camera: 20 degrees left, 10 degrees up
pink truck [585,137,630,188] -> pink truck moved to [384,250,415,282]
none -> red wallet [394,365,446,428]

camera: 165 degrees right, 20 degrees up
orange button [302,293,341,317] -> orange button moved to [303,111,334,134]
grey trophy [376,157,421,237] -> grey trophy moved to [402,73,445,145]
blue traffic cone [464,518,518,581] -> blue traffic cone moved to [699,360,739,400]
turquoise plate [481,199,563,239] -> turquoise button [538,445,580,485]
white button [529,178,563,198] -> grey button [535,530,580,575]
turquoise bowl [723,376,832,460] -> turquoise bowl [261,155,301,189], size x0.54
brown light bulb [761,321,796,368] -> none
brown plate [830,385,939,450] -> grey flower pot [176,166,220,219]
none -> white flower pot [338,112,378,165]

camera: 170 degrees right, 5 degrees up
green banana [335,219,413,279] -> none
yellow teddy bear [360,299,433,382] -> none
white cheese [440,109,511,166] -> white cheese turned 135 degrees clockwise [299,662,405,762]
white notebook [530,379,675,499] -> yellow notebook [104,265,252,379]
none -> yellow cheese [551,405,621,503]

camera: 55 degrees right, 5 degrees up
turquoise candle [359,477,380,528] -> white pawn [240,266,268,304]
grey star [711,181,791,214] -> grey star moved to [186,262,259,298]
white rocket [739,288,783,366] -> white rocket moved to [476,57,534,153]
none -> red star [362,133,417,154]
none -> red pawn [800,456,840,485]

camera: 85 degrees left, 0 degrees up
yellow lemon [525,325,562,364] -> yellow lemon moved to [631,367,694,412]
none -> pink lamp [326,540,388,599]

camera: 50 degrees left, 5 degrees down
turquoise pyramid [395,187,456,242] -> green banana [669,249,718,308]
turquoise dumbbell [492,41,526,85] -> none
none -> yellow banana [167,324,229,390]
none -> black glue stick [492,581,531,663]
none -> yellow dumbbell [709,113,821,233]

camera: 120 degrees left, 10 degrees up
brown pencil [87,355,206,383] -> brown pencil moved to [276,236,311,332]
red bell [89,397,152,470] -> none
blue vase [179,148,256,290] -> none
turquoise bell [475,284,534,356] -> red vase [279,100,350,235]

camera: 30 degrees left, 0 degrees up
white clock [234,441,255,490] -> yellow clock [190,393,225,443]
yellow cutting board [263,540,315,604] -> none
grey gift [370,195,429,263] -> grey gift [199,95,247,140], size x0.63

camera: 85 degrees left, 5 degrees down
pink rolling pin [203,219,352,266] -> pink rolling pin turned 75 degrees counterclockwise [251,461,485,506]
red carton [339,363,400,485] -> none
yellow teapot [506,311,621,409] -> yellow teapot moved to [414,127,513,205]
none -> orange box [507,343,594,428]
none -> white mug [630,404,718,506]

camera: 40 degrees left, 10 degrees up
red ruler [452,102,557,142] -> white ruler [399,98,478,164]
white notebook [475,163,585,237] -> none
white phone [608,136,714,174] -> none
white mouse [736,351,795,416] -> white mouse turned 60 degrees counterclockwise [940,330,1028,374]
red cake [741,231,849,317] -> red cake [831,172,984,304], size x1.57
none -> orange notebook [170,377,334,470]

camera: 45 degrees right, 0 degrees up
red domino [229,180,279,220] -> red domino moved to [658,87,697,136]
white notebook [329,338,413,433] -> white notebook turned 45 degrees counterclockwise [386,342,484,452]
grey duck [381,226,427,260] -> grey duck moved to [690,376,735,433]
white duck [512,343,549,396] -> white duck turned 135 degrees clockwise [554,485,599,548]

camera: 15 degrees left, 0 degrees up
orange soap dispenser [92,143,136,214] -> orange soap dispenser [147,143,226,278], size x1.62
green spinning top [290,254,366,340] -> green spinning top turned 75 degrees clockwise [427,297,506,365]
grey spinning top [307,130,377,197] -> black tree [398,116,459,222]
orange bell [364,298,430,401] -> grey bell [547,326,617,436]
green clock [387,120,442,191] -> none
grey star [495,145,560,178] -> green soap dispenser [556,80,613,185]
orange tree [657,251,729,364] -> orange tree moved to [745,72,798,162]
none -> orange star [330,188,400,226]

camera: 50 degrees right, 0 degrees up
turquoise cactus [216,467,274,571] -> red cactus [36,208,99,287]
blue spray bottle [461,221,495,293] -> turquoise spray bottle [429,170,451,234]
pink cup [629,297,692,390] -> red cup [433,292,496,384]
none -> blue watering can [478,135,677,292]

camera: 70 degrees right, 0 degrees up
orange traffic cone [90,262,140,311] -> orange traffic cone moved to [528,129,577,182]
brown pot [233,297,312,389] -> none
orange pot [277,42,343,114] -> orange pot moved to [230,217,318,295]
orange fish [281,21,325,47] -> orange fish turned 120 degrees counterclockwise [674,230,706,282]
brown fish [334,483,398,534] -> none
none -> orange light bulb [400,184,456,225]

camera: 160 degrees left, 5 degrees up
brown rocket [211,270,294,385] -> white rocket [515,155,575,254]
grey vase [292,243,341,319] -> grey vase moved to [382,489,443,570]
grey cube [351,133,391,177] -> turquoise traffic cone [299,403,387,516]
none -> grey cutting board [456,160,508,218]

+-------+

__What you will do__: The entries above hold the needed span. Transcribe exactly the lines from the one with "red carton [339,363,400,485] -> none" to the one with "white notebook [329,338,413,433]", both included.

__Exercise response__:
red carton [339,363,400,485] -> none
yellow teapot [506,311,621,409] -> yellow teapot moved to [414,127,513,205]
none -> orange box [507,343,594,428]
none -> white mug [630,404,718,506]

camera: 40 degrees left, 10 degrees up
red ruler [452,102,557,142] -> white ruler [399,98,478,164]
white notebook [475,163,585,237] -> none
white phone [608,136,714,174] -> none
white mouse [736,351,795,416] -> white mouse turned 60 degrees counterclockwise [940,330,1028,374]
red cake [741,231,849,317] -> red cake [831,172,984,304], size x1.57
none -> orange notebook [170,377,334,470]

camera: 45 degrees right, 0 degrees up
red domino [229,180,279,220] -> red domino moved to [658,87,697,136]
white notebook [329,338,413,433] -> white notebook turned 45 degrees counterclockwise [386,342,484,452]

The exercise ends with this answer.